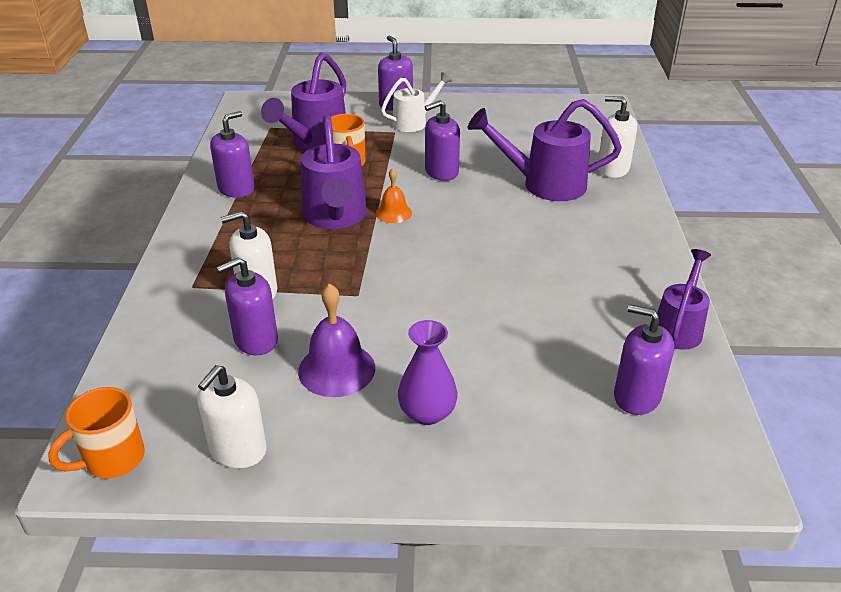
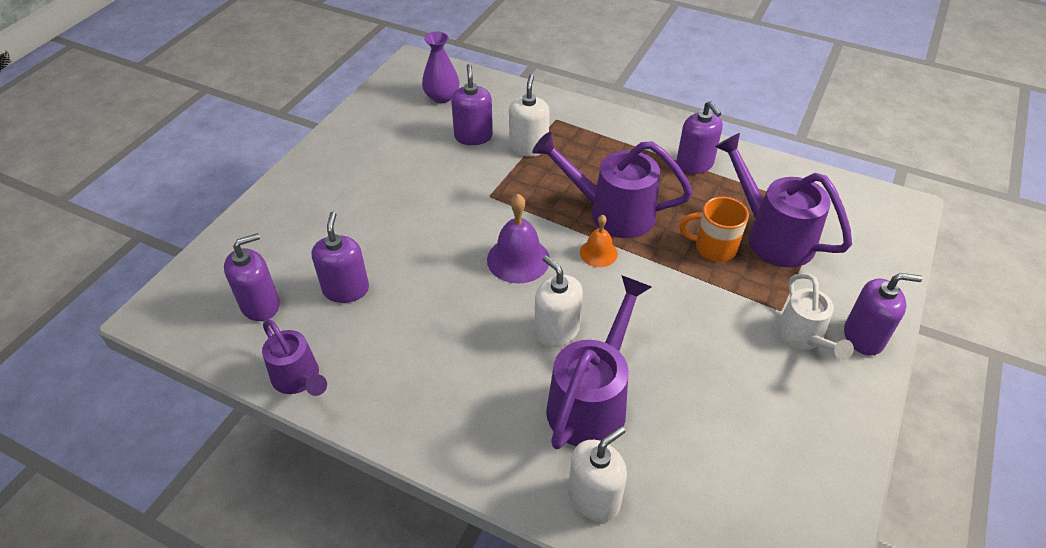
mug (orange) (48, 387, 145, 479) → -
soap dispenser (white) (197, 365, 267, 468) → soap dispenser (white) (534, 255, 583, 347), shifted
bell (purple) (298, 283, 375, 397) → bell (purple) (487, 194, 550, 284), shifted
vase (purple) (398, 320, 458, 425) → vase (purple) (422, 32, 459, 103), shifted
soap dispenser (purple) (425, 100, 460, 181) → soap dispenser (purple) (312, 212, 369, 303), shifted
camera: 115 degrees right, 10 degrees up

☆ ☆ ☆

• Task description:
Reproduce the lines above letter for letter. The pictures stay behind.

• Response:
mug (orange) (48, 387, 145, 479) → -
soap dispenser (white) (197, 365, 267, 468) → soap dispenser (white) (534, 255, 583, 347), shifted
bell (purple) (298, 283, 375, 397) → bell (purple) (487, 194, 550, 284), shifted
vase (purple) (398, 320, 458, 425) → vase (purple) (422, 32, 459, 103), shifted
soap dispenser (purple) (425, 100, 460, 181) → soap dispenser (purple) (312, 212, 369, 303), shifted
camera: 115 degrees right, 10 degrees up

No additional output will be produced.